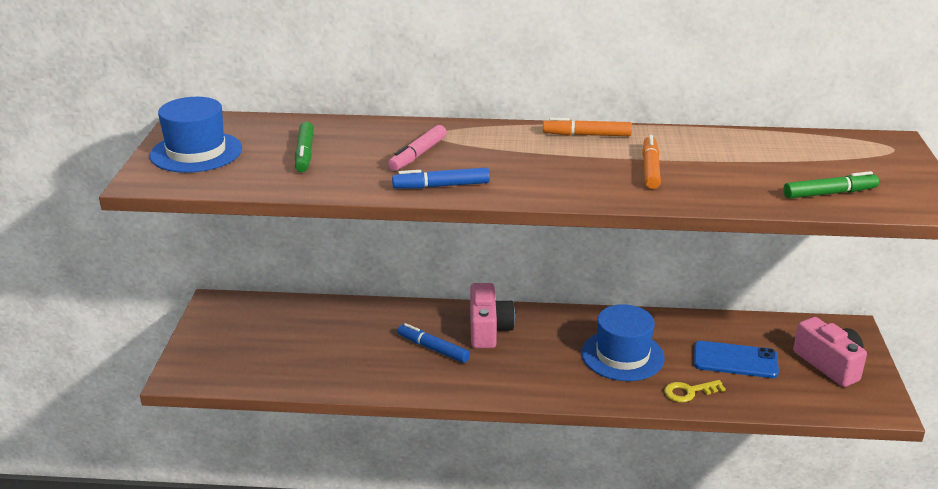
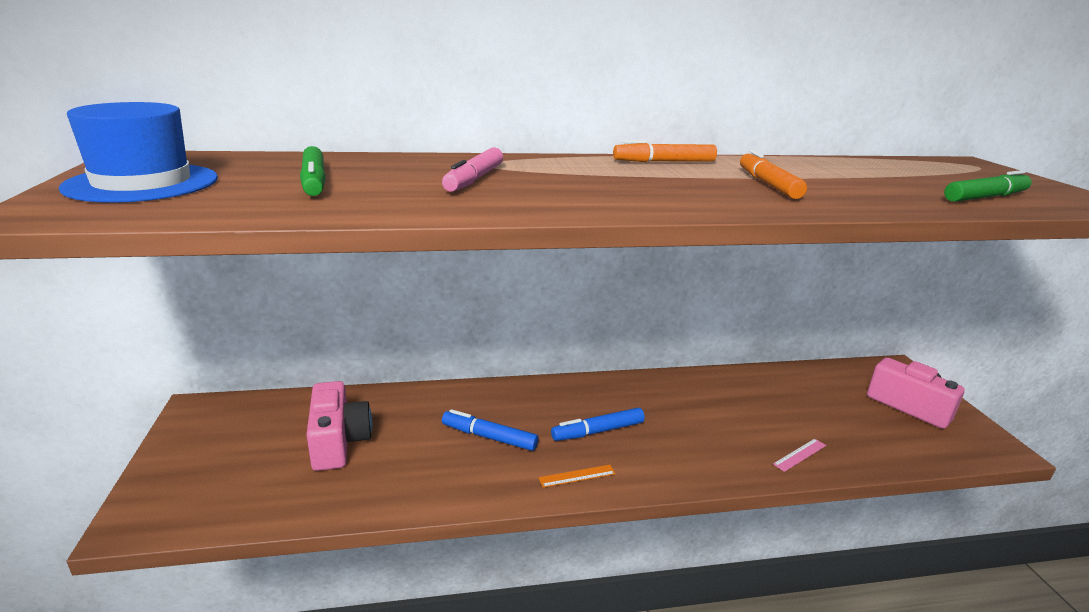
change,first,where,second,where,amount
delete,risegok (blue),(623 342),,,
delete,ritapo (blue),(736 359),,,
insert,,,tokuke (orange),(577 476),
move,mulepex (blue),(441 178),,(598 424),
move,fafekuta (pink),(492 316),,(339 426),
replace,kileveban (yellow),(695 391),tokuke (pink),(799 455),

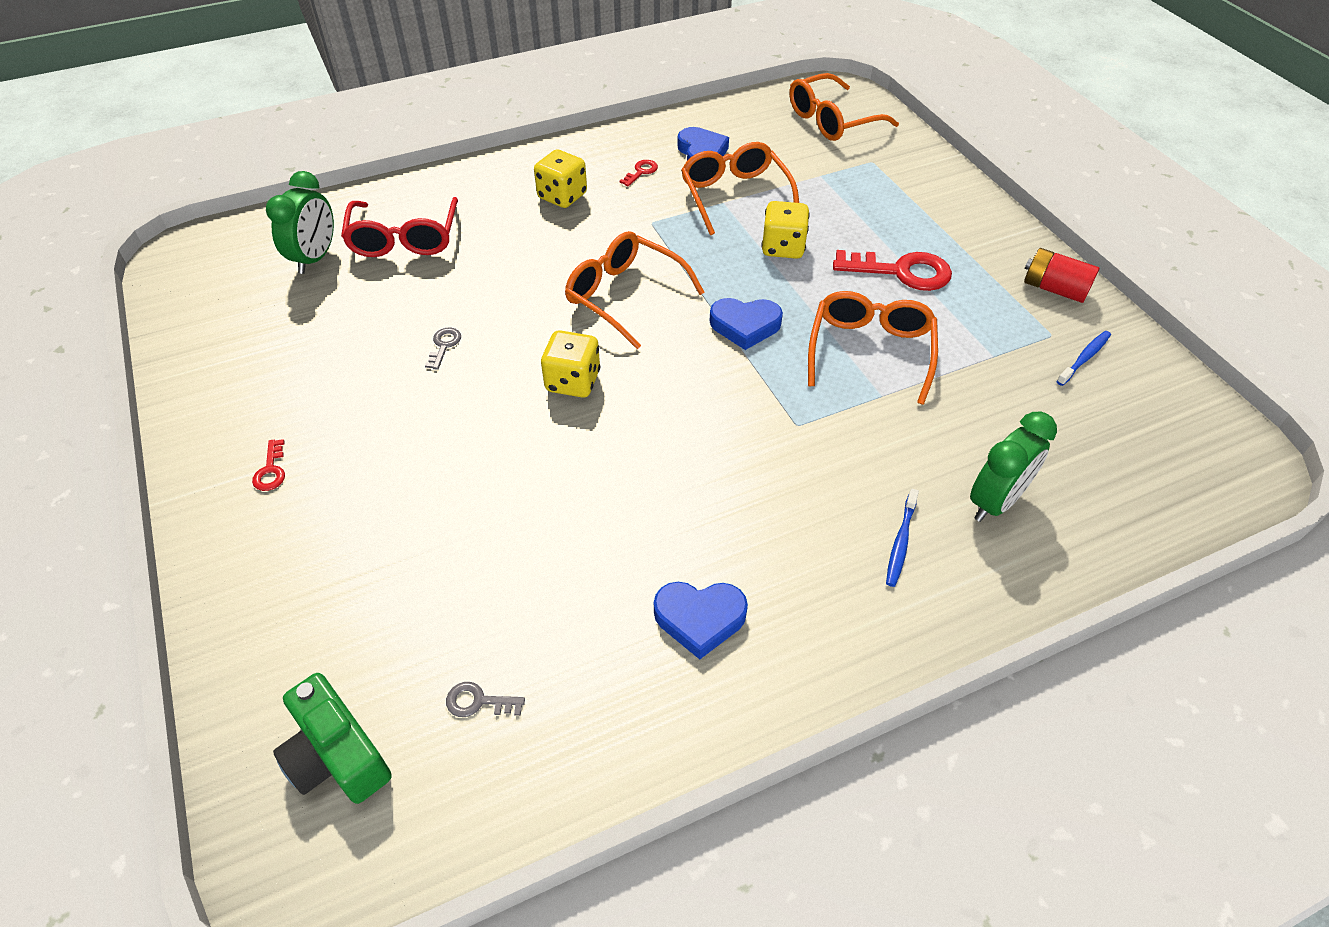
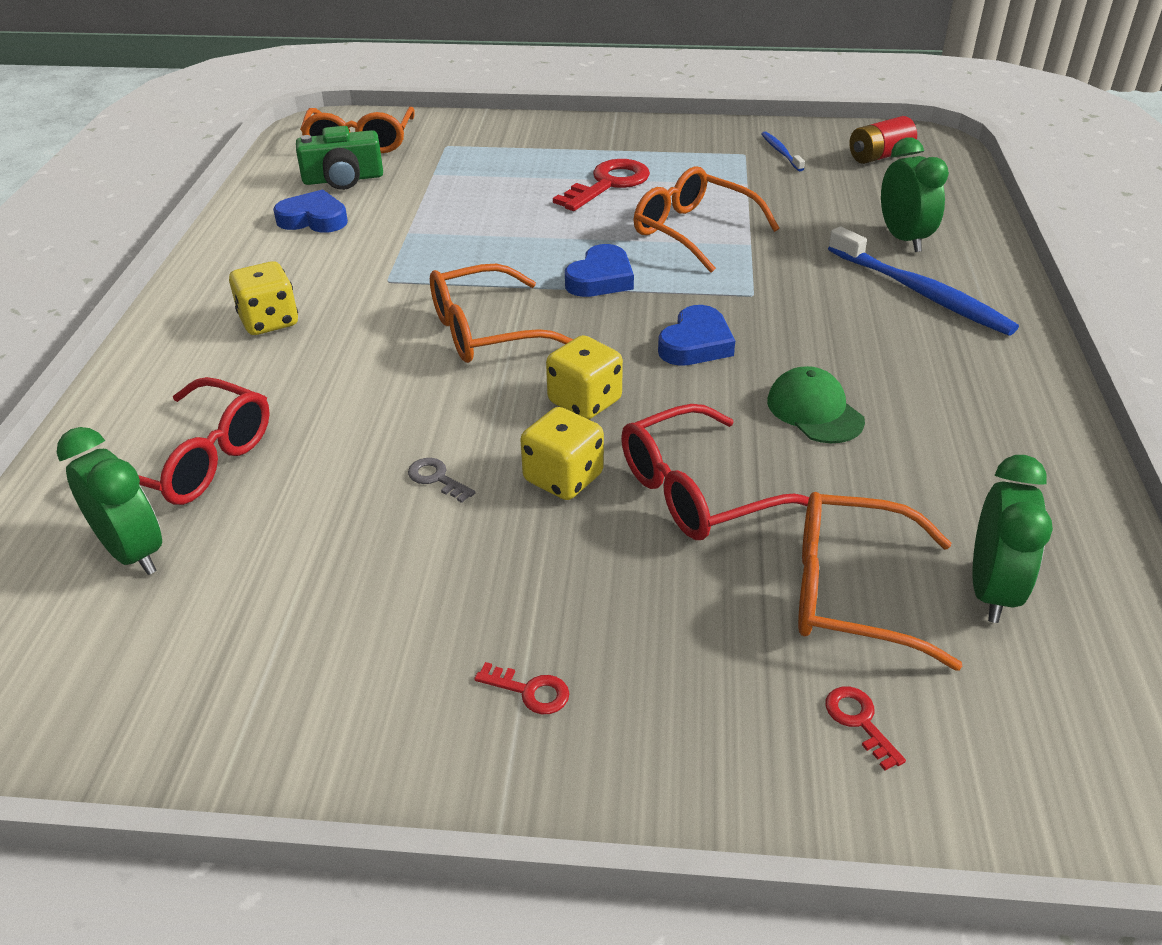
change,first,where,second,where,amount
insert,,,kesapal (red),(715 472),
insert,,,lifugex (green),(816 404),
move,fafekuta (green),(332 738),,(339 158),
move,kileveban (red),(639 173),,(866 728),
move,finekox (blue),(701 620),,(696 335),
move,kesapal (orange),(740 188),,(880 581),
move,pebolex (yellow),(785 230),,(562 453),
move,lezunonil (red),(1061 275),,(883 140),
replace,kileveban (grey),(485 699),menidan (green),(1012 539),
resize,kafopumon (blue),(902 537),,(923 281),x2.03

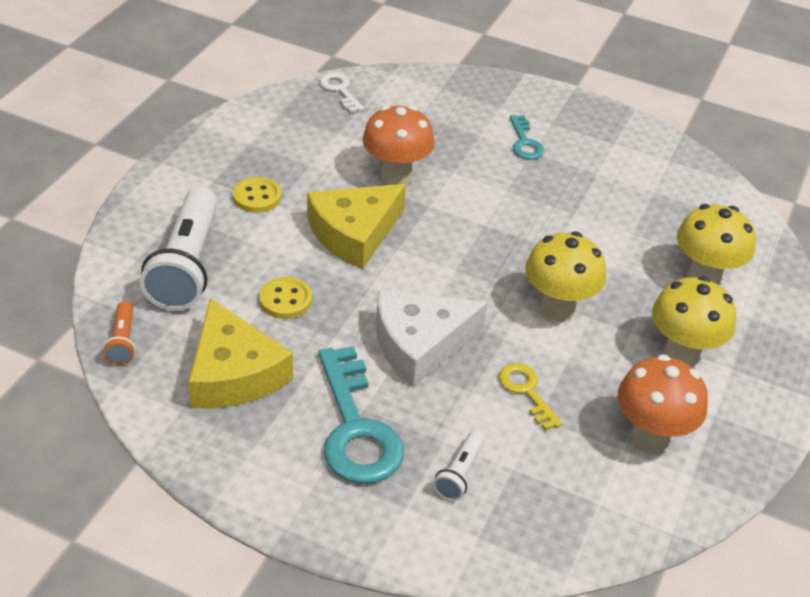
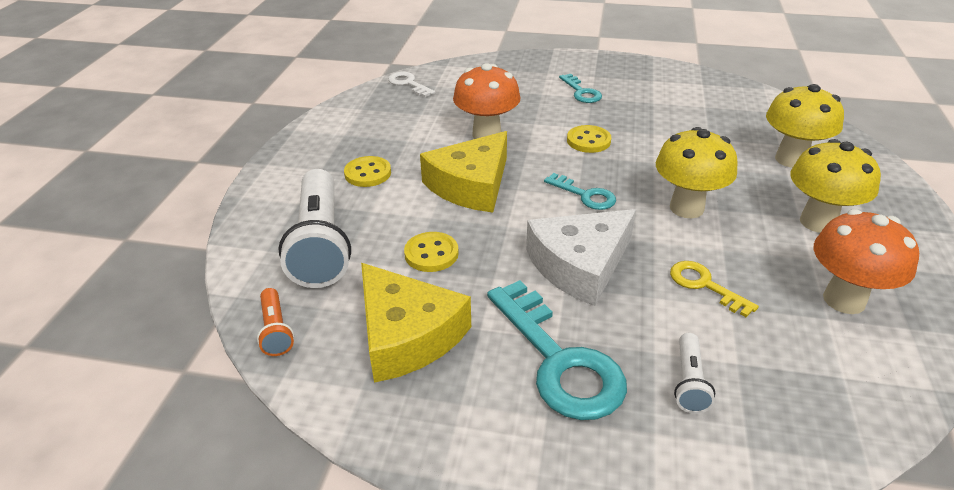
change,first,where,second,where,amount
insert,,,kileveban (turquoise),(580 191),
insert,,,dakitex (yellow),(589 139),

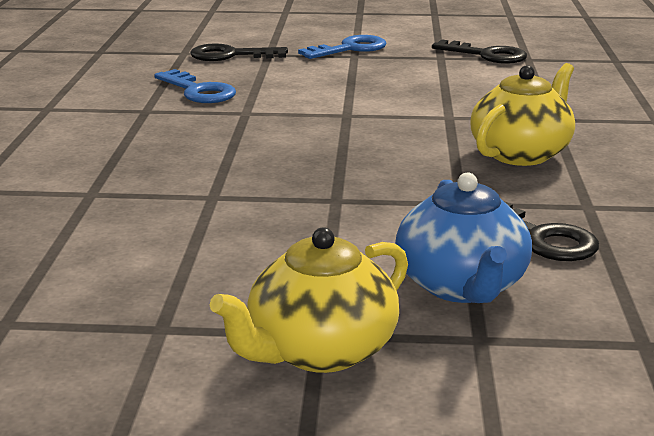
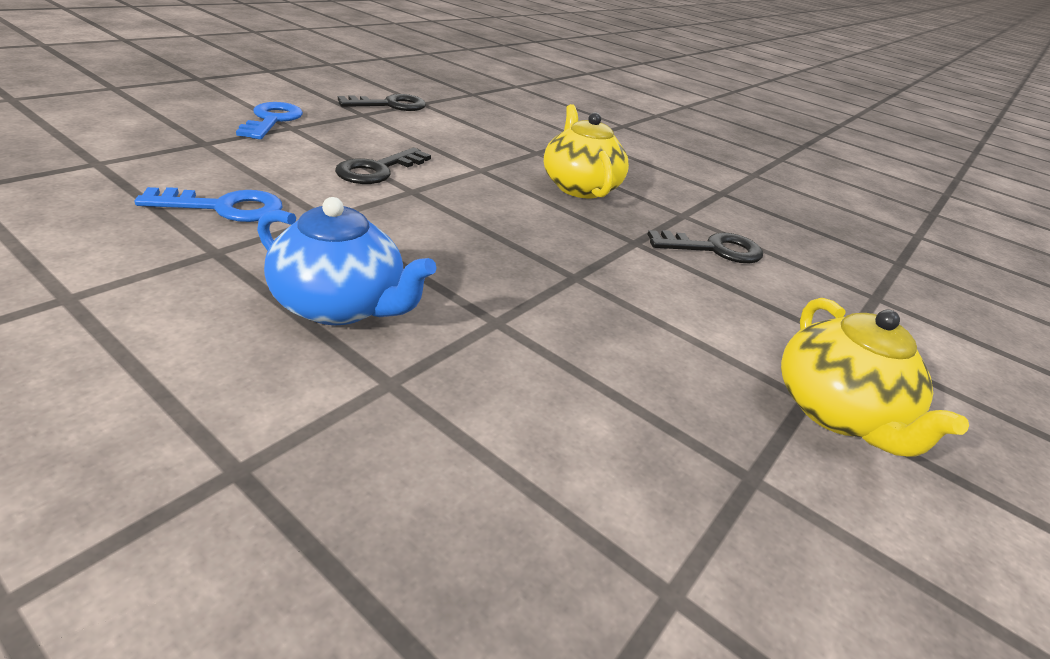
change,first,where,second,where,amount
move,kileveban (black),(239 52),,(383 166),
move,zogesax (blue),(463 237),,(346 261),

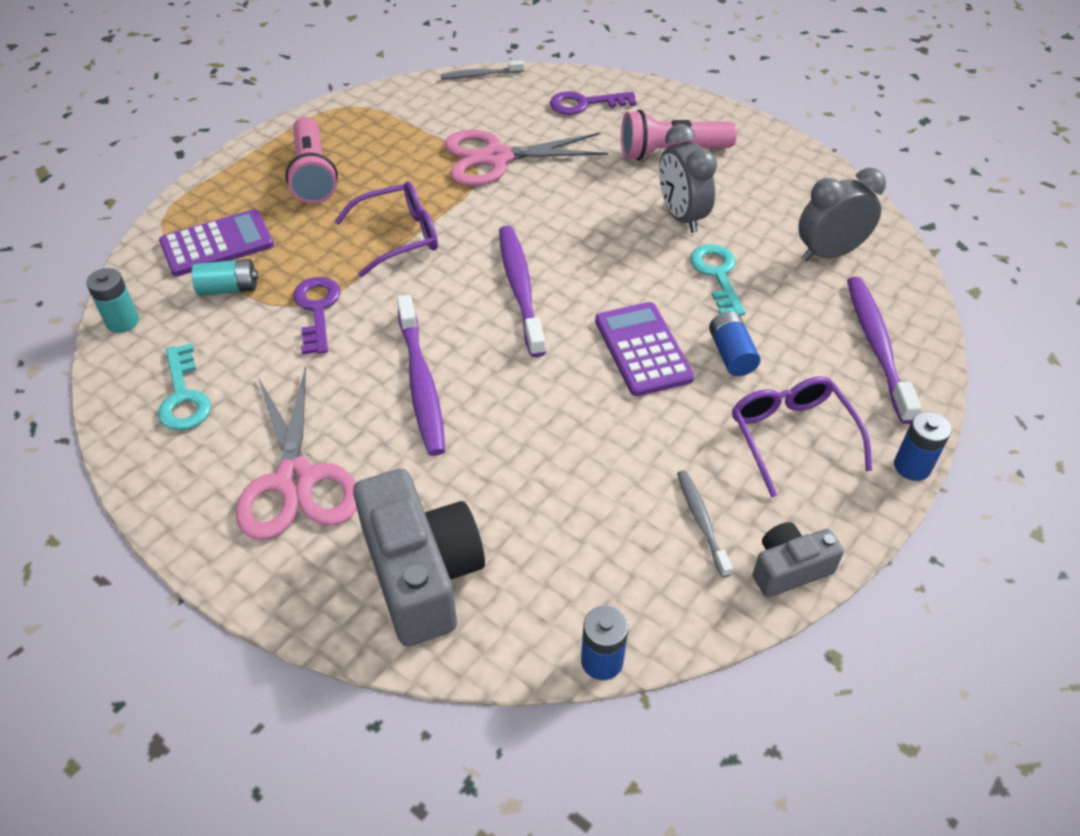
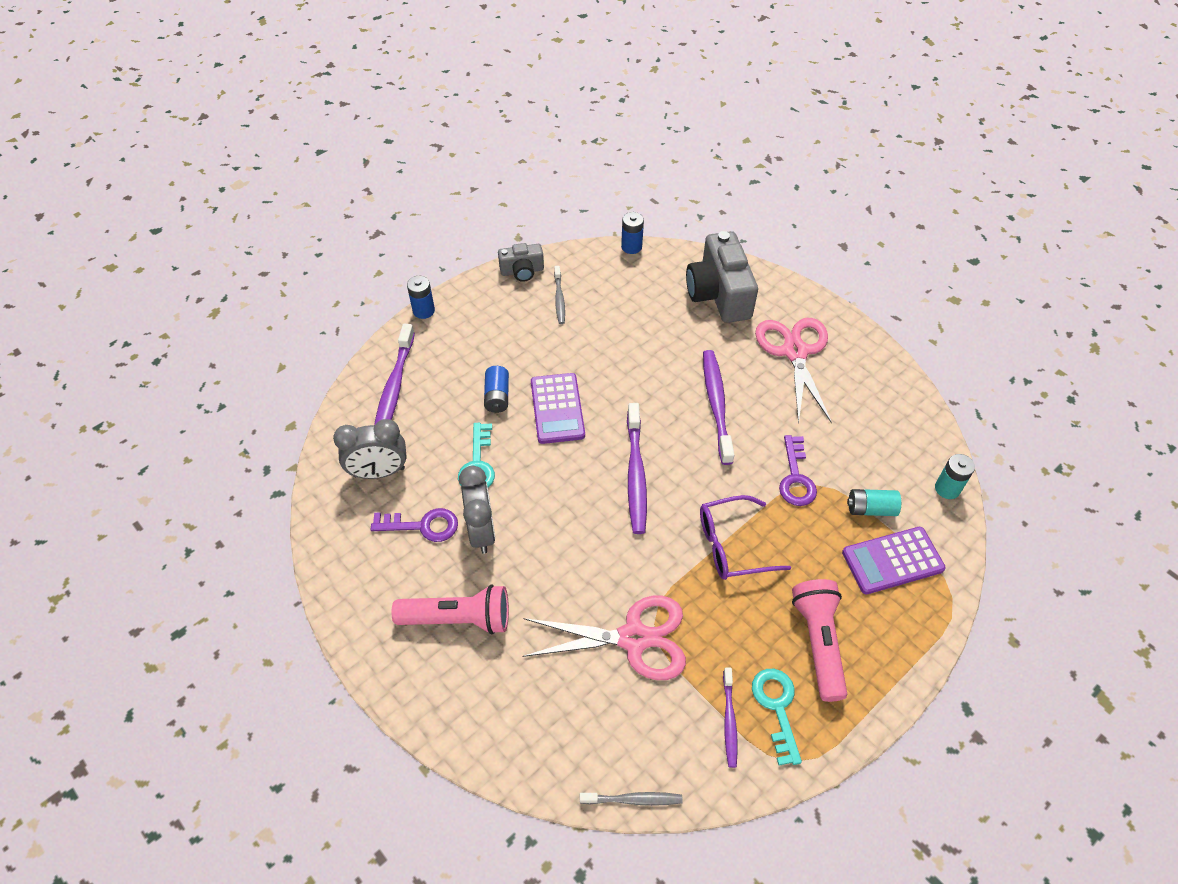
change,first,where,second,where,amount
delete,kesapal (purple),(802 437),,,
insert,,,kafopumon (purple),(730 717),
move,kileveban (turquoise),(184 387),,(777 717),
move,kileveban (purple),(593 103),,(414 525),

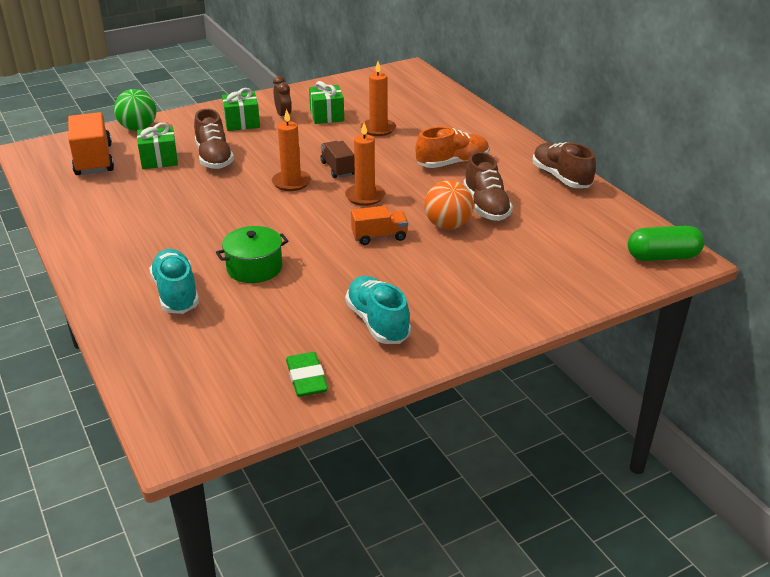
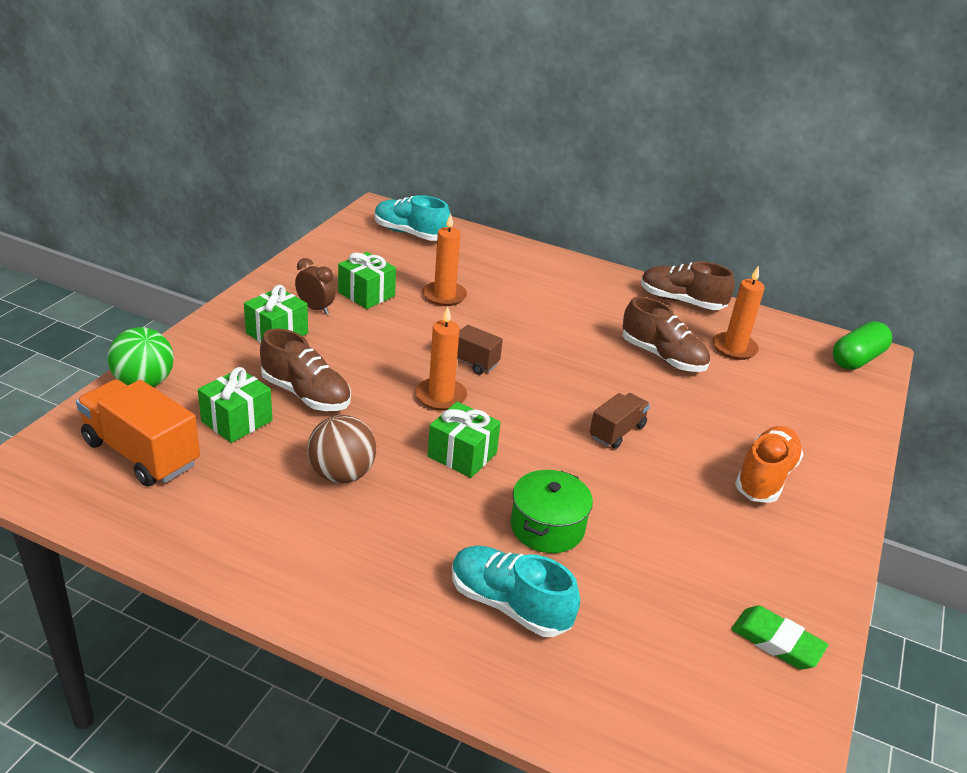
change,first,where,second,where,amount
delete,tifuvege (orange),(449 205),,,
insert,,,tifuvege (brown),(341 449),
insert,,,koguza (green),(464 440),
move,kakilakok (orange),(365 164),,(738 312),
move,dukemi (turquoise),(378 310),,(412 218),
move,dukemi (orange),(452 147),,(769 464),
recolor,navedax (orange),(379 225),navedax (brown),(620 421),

**Exercise**
Only the lines from the first line of the entries through the line containing "move,fafekuta (pink),(492 316),,(339" should be output, exactly as they are, without pictures.

**Solution to the problem**
change,first,where,second,where,amount
delete,risegok (blue),(623 342),,,
delete,ritapo (blue),(736 359),,,
insert,,,tokuke (orange),(577 476),
move,mulepex (blue),(441 178),,(598 424),
move,fafekuta (pink),(492 316),,(339 426),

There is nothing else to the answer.